TASK STATEMENT. Retype, without any change, the line that contains "(627, 440) = (777, 452): white" and every line that follows it to the end of the entries, and nothing else.

INPUT FOR THIS TASK.
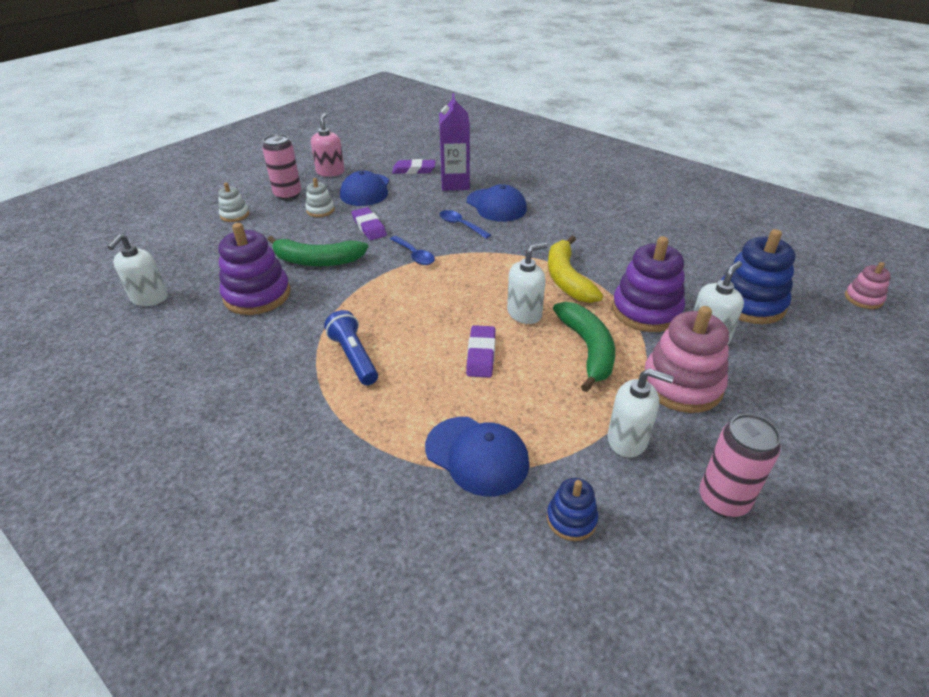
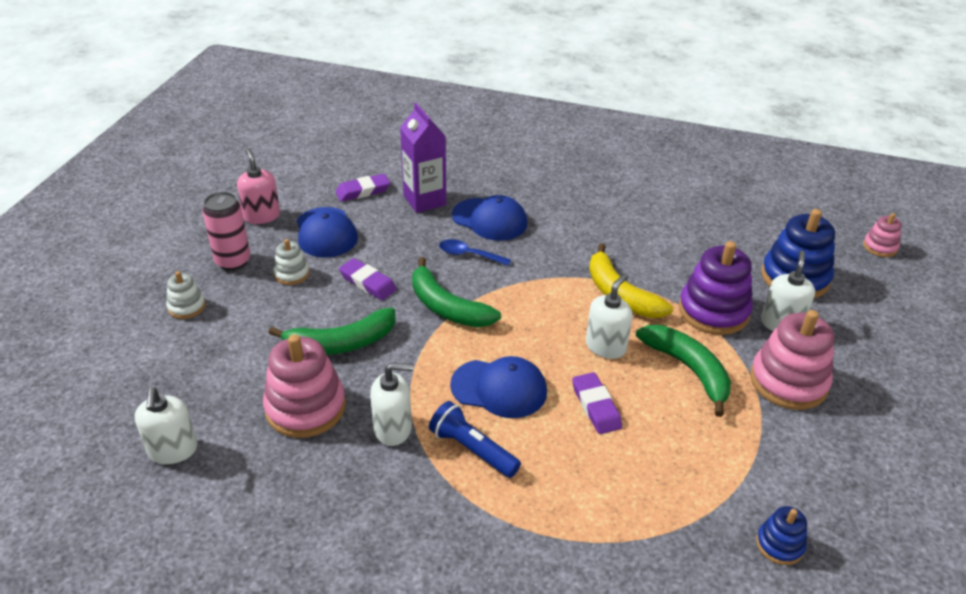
camera: 25 degrees left, 0 degrees up
(257, 295) = (305, 407): purple stacking toy -> pink stacking toy
(414, 255) = (446, 307): blue spoon -> green banana
(477, 455) = (663, 514): blue cap -> blue cap (499, 388)
(627, 440) = (777, 452): white soap dispenser -> white soap dispenser (393, 429)
(723, 500) = (880, 482): pink can -> none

OUTPUT OF THE TASK.
(627, 440) = (777, 452): white soap dispenser -> white soap dispenser (393, 429)
(723, 500) = (880, 482): pink can -> none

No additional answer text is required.